# WORK INSTRUCTIONS
From the entries that follow, copy every line with the word "white".

◆ ◆ ◆ ◆

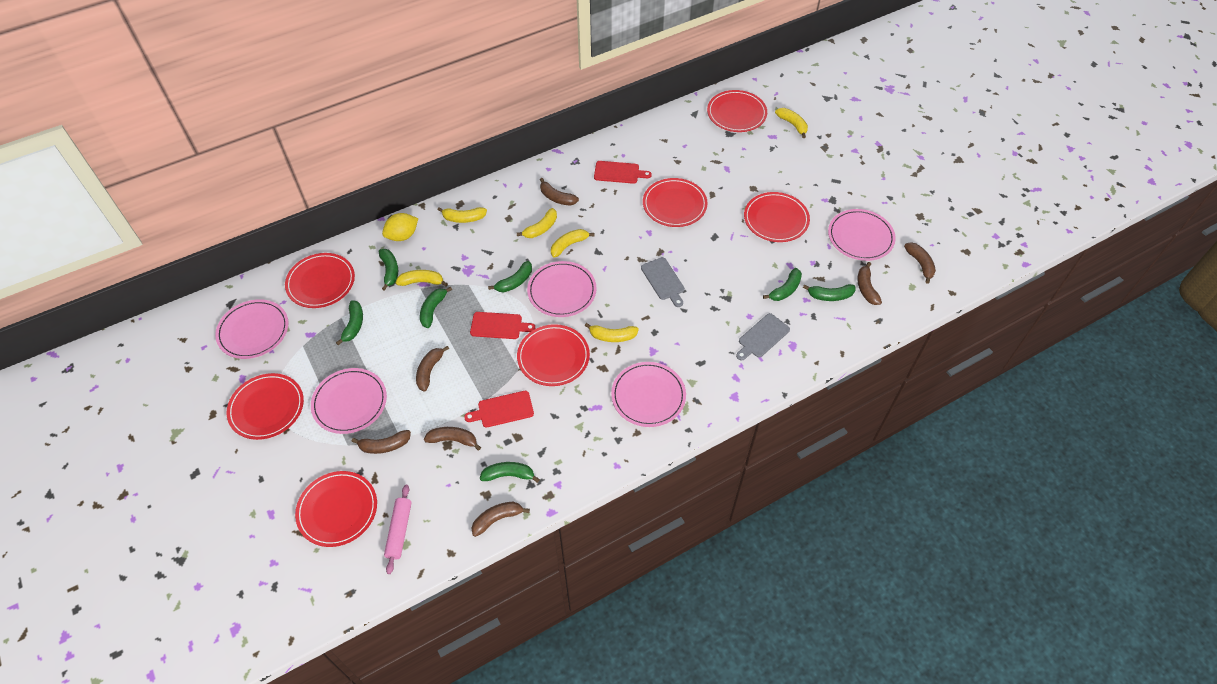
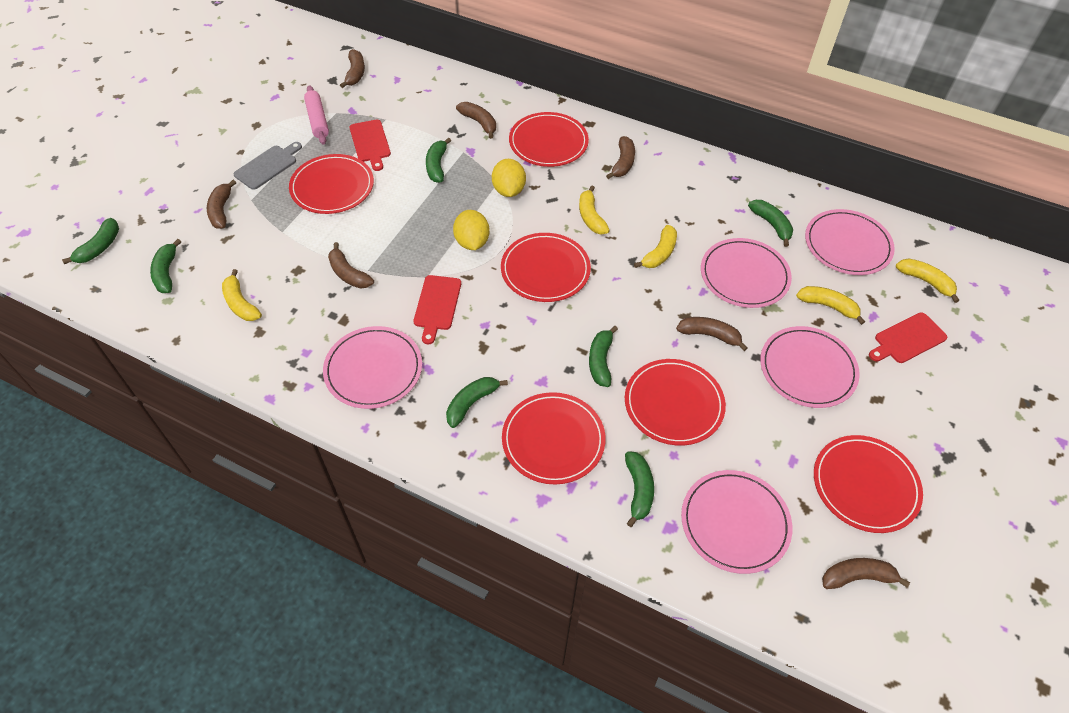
grey cutting board: 2 -> 1
red plate: 7 -> 6
yellow banana: 6 -> 5
yellow lemon: 1 -> 2

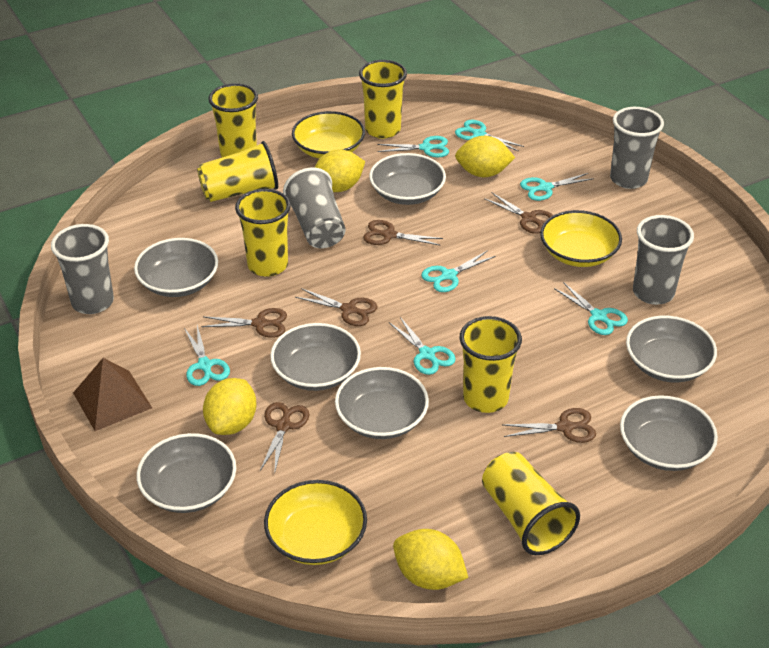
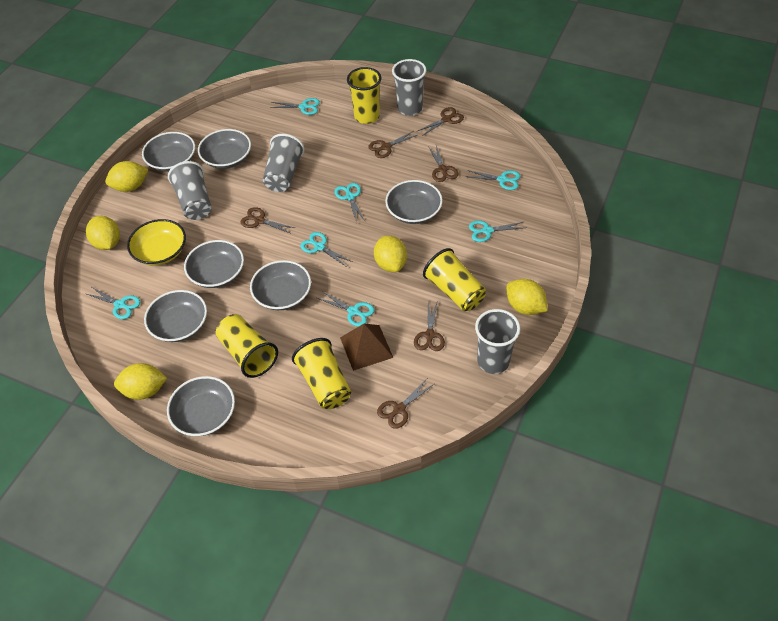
yellow bowl: 3 -> 1
yellow cup: 6 -> 4
yellow lemon: 4 -> 5

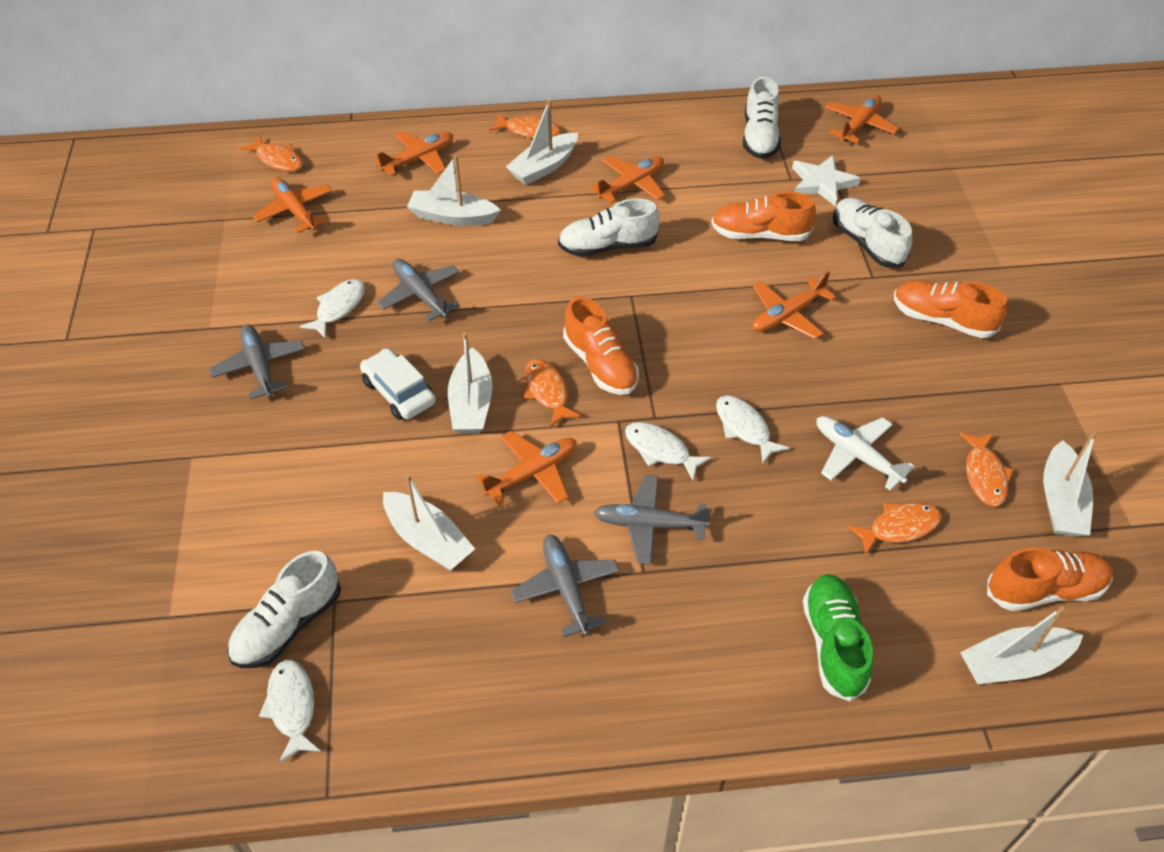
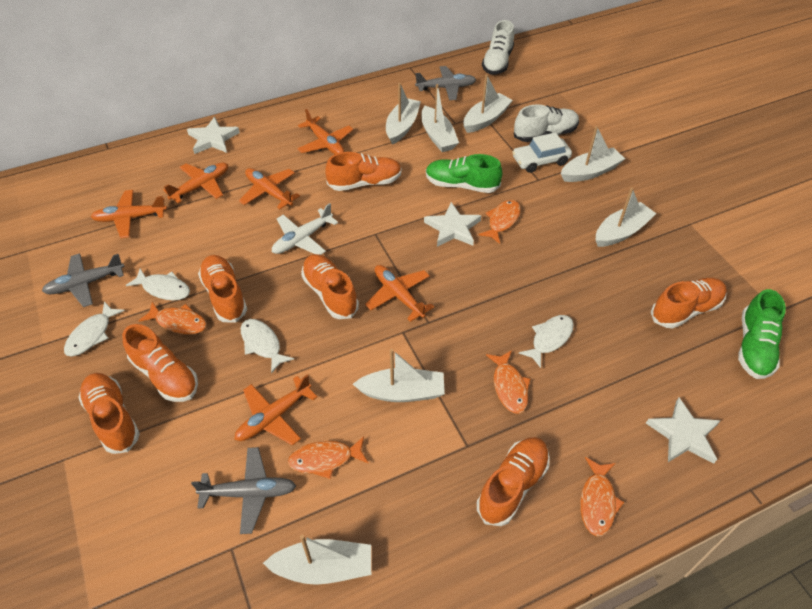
green shoe: 1 -> 2
grey plane: 4 -> 3
orange shoe: 4 -> 7
white boat: 6 -> 7
white shoe: 4 -> 2
white star: 1 -> 3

◆ ◆ ◆ ◆

# ANSWER FOR THE TASK
white boat: 6 -> 7
white shoe: 4 -> 2
white star: 1 -> 3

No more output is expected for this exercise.